_Modification records_.
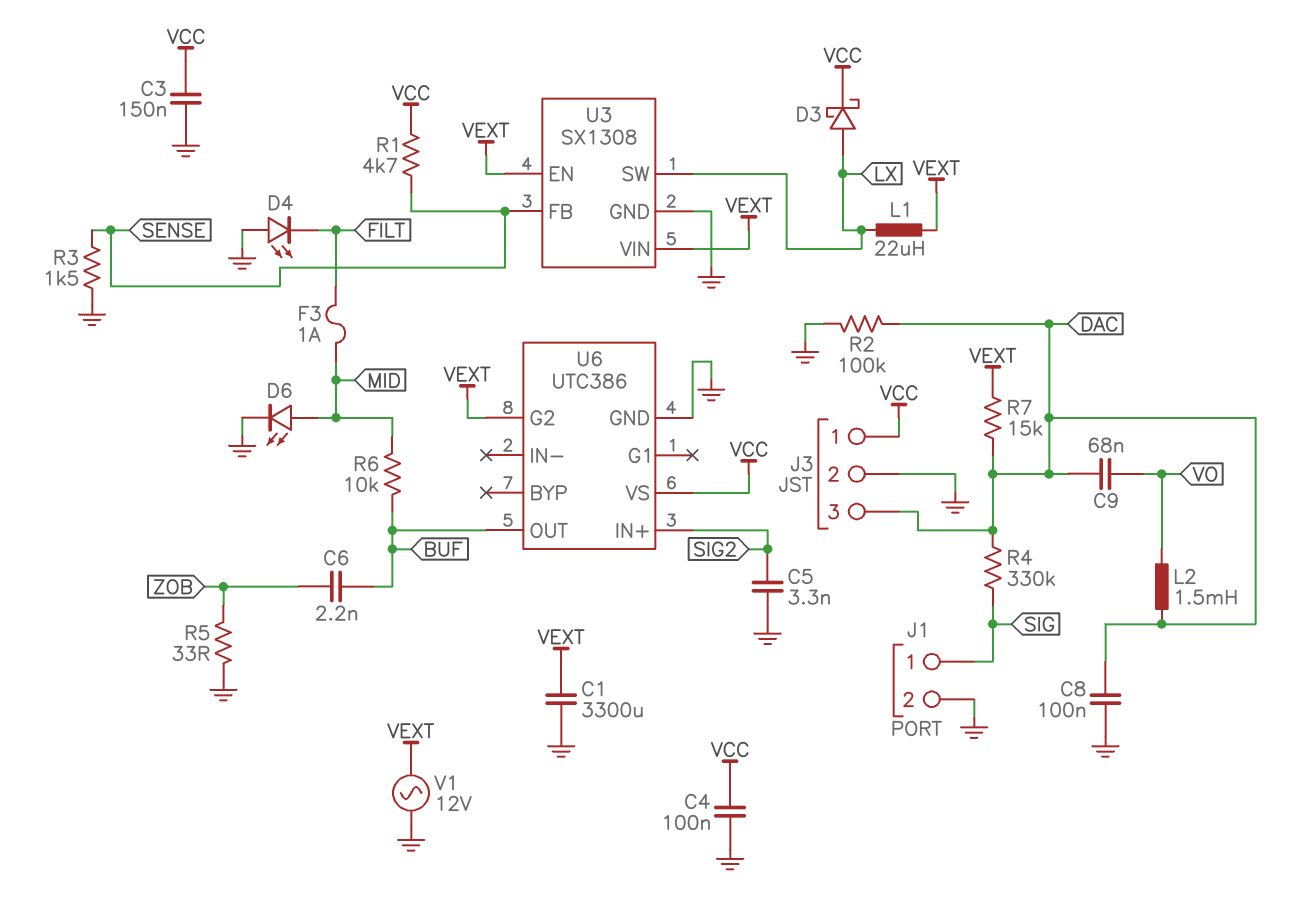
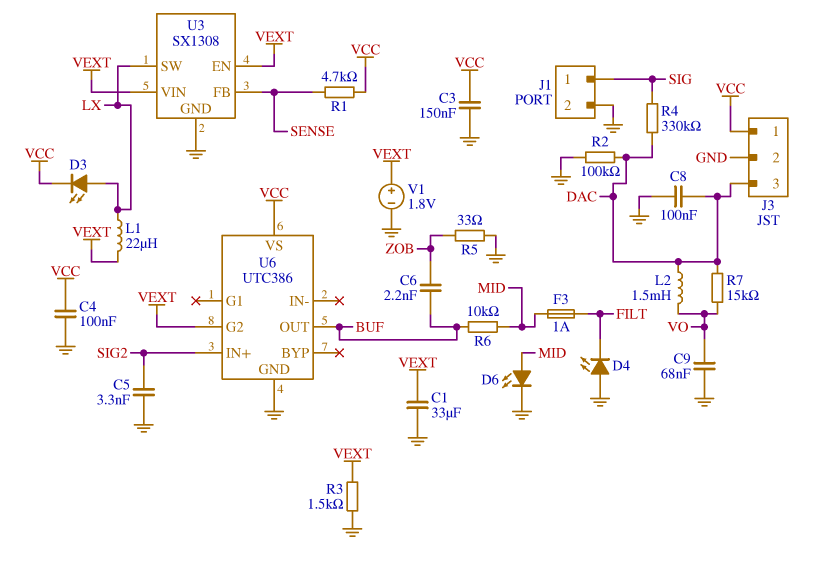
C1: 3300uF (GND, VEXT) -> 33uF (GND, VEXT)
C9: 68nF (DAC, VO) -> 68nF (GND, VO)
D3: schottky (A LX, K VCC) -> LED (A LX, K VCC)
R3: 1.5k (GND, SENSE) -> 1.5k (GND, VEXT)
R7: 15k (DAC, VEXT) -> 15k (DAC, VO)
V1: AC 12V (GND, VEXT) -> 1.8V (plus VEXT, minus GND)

_YOUR OBJECTIVE_.
Write down exactly the line with "D3: schottky (A", then each line after it through the end of the data.

_OUTPUT_.
D3: schottky (A LX, K VCC) -> LED (A LX, K VCC)
R3: 1.5k (GND, SENSE) -> 1.5k (GND, VEXT)
R7: 15k (DAC, VEXT) -> 15k (DAC, VO)
V1: AC 12V (GND, VEXT) -> 1.8V (plus VEXT, minus GND)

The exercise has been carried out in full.